◆ **About this task**
Which lines below mention "brown"? Pick each one out.

◆ **Records contained in a dataset**
=== Section Start ===

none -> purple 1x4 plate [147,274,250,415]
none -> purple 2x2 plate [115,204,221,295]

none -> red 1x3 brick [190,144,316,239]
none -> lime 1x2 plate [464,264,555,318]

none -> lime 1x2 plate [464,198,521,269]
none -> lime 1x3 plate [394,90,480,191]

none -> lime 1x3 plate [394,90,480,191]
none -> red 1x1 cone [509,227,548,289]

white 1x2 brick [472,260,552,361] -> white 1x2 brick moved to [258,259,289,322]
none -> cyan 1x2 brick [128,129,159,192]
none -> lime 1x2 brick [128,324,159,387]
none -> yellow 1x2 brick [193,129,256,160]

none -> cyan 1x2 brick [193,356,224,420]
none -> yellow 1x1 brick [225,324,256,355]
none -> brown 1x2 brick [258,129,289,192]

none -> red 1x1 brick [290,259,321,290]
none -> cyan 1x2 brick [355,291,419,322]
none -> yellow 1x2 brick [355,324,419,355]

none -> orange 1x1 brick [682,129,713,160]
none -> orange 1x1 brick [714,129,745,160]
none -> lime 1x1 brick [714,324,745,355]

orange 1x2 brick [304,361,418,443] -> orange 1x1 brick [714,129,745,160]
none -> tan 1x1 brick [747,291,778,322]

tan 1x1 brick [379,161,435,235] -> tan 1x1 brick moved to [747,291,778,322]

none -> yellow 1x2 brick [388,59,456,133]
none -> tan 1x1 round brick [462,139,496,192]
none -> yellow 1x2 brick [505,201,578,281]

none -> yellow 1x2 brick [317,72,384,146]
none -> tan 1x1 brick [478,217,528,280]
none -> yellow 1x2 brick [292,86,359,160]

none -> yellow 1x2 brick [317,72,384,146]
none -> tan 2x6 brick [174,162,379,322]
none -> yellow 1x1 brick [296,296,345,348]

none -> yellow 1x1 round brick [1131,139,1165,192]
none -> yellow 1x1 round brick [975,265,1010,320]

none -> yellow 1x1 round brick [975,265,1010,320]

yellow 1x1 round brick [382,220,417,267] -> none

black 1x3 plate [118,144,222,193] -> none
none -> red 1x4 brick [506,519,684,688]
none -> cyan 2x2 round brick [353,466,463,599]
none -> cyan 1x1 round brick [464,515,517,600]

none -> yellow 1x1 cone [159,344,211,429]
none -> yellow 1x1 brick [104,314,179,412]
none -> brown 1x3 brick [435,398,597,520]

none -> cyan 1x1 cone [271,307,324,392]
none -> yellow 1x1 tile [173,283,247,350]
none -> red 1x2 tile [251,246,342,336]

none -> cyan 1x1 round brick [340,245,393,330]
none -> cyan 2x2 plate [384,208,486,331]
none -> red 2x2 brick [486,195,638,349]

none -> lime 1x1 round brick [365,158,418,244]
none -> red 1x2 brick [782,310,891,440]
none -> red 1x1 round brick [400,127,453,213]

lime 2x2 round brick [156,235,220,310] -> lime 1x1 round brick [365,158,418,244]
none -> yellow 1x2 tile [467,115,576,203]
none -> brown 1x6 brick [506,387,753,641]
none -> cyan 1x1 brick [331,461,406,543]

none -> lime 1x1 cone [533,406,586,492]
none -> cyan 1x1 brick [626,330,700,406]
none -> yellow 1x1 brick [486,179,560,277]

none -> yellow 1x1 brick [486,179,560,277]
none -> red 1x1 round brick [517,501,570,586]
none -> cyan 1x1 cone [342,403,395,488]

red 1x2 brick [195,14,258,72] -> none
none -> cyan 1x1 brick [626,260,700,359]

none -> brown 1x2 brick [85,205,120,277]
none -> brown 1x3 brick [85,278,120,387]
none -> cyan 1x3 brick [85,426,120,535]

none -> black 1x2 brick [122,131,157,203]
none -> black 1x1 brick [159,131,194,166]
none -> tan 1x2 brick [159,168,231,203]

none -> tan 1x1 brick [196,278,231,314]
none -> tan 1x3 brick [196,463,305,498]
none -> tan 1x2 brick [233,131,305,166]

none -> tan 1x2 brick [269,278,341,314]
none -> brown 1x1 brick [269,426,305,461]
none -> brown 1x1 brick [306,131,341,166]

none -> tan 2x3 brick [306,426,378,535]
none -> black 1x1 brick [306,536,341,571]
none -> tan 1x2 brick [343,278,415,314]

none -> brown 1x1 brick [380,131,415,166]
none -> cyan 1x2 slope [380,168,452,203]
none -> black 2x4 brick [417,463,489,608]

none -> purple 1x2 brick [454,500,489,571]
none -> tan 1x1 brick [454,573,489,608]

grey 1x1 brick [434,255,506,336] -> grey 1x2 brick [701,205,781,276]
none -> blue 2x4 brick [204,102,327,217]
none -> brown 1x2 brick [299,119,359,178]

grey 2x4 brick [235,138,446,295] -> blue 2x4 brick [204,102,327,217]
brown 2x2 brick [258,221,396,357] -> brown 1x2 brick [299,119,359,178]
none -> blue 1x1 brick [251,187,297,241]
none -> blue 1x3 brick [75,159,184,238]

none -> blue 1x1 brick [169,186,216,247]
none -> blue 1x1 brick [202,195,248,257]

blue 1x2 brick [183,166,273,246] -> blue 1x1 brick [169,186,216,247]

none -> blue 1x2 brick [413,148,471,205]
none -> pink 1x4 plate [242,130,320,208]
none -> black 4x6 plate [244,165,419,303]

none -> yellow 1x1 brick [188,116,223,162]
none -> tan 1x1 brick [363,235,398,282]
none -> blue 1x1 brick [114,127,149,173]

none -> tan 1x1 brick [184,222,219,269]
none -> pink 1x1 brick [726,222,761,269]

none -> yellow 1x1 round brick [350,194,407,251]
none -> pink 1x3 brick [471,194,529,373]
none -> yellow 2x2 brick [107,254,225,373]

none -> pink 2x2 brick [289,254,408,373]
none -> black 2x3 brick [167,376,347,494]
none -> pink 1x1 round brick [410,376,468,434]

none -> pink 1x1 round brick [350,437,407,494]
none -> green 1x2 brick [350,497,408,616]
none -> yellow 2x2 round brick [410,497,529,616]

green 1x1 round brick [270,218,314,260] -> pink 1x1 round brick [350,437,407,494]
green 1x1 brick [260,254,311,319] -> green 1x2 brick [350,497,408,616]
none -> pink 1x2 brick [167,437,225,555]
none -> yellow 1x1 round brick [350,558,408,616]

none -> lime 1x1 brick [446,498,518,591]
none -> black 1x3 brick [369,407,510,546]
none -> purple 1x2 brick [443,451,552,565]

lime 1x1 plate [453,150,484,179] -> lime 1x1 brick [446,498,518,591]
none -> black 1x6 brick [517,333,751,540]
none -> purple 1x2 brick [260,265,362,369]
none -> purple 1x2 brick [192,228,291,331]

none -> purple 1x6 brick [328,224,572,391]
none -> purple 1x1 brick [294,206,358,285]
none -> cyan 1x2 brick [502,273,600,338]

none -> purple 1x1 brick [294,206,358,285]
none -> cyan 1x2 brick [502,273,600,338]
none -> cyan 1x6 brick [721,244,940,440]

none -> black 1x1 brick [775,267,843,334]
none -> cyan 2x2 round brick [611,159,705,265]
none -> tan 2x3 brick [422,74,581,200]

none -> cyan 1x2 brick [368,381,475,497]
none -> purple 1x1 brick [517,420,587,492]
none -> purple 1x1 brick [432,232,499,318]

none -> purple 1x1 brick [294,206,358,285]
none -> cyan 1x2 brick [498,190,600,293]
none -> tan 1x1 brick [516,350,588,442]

=== Section End ===

◆ **Completed task**
none -> brown 1x2 brick [258,129,289,192]
none -> brown 1x3 brick [435,398,597,520]
none -> brown 1x6 brick [506,387,753,641]
none -> brown 1x2 brick [85,205,120,277]
none -> brown 1x3 brick [85,278,120,387]
none -> brown 1x1 brick [269,426,305,461]
none -> brown 1x1 brick [306,131,341,166]
none -> brown 1x1 brick [380,131,415,166]
none -> brown 1x2 brick [299,119,359,178]
brown 2x2 brick [258,221,396,357] -> brown 1x2 brick [299,119,359,178]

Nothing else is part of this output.